Try it
Keep the text of the data exactly as it is and omit each picture from the copy.

Source data
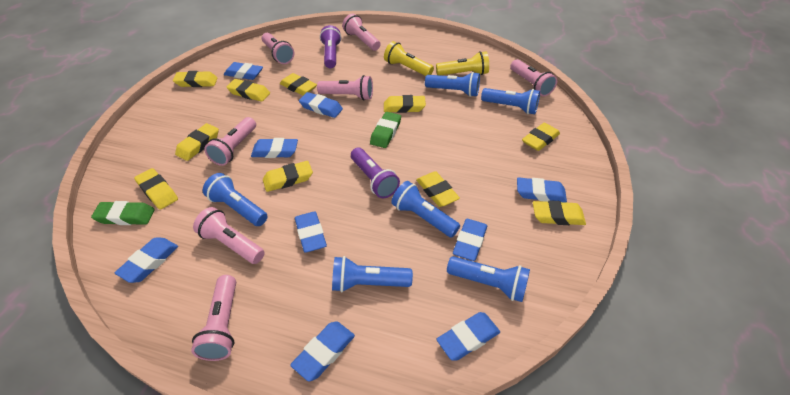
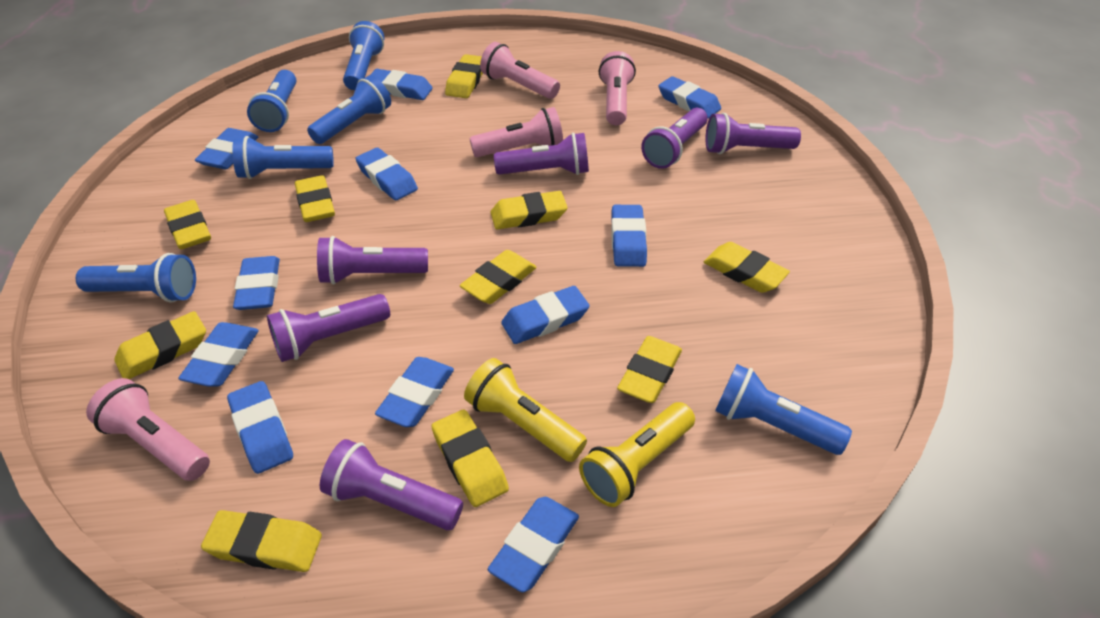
blue eraser: 9 -> 11
green eraser: 2 -> 0
pink flashlight: 7 -> 4
purple flashlight: 2 -> 6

Answer for this exercise
blue eraser: 9 -> 11
green eraser: 2 -> 0
pink flashlight: 7 -> 4
purple flashlight: 2 -> 6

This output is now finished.